> INFORMATION GIVEN
※ ※ ※

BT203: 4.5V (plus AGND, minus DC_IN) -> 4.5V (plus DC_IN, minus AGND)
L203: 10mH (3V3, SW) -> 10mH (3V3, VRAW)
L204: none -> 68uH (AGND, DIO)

※ ※ ※

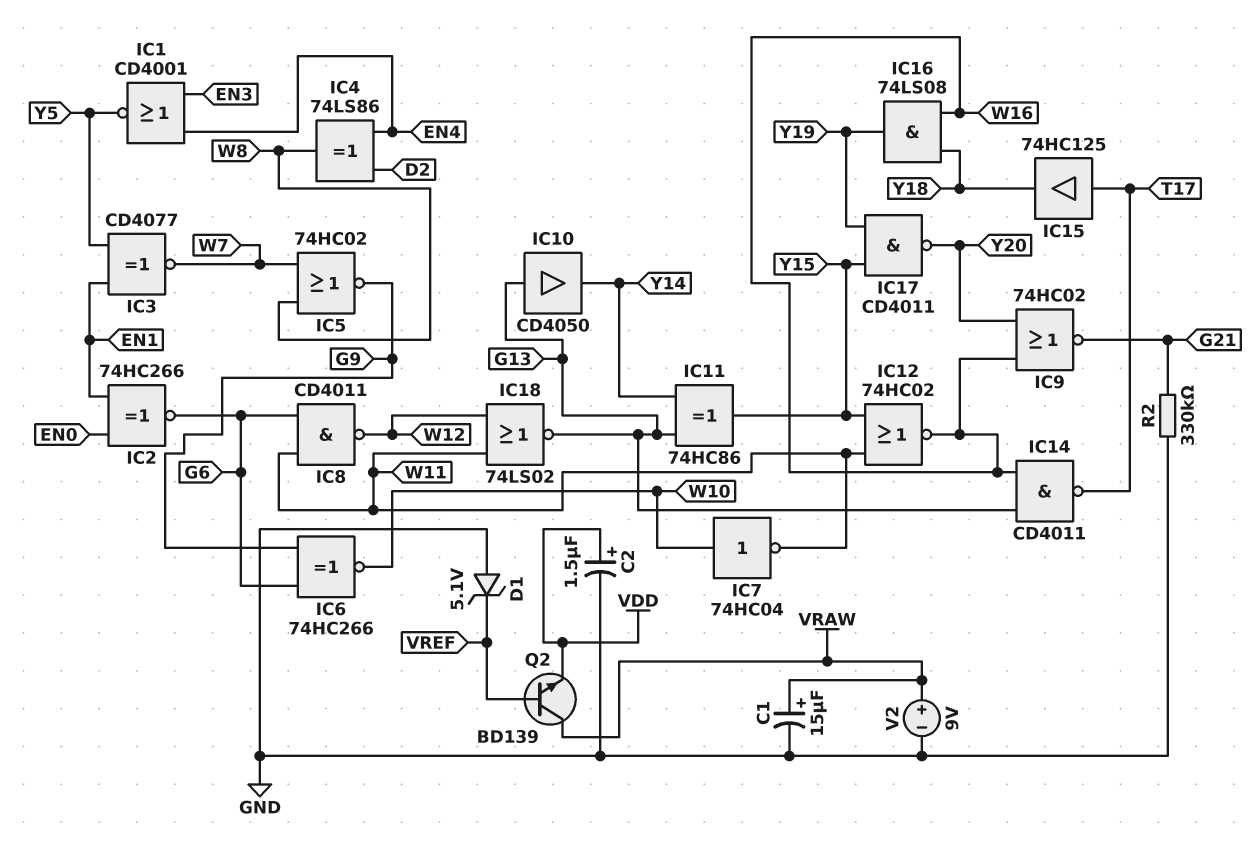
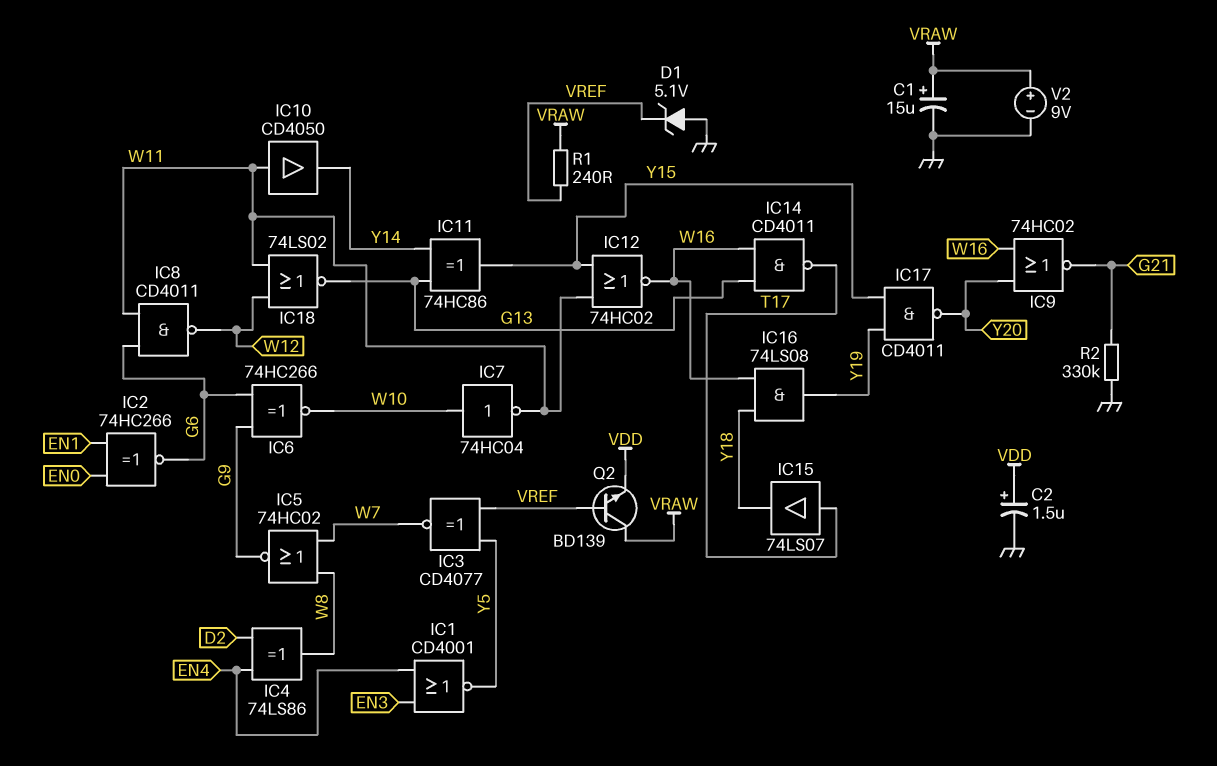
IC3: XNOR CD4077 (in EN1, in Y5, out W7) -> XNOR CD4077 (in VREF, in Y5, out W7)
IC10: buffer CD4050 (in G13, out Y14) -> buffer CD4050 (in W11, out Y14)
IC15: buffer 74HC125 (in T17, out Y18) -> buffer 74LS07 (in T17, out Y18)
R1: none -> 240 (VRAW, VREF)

※ ※ ※

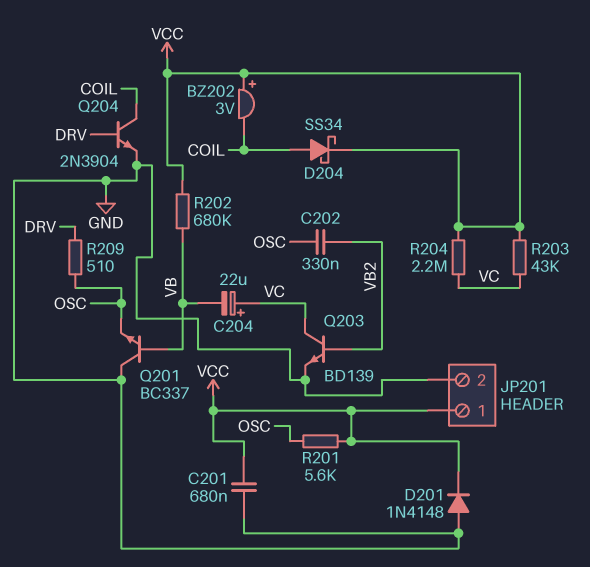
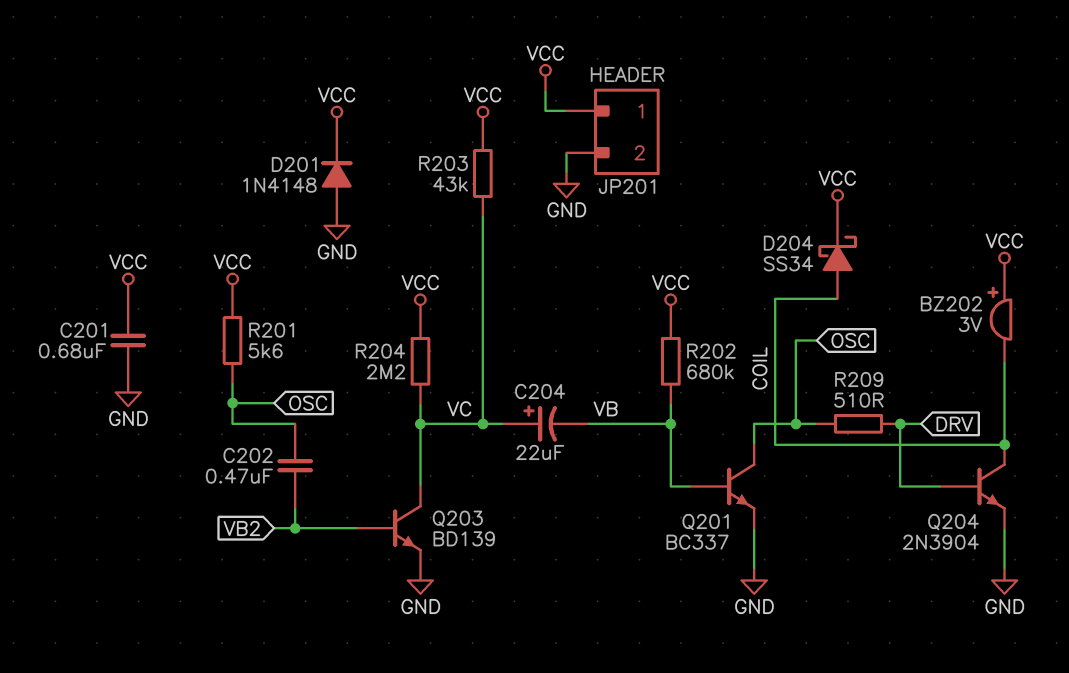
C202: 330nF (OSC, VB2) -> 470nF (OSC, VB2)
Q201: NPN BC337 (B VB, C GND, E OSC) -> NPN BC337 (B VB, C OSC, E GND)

※ ※ ※

> EXERCISE
Within the material above, the line with "BT203: 4.5V (plus" opens the range and the line with "L204: none -> 68uH (AGND, DIO)" closes it; reproduce that range word for word.

> OUTPUT FOR THIS EXERCISE
BT203: 4.5V (plus AGND, minus DC_IN) -> 4.5V (plus DC_IN, minus AGND)
L203: 10mH (3V3, SW) -> 10mH (3V3, VRAW)
L204: none -> 68uH (AGND, DIO)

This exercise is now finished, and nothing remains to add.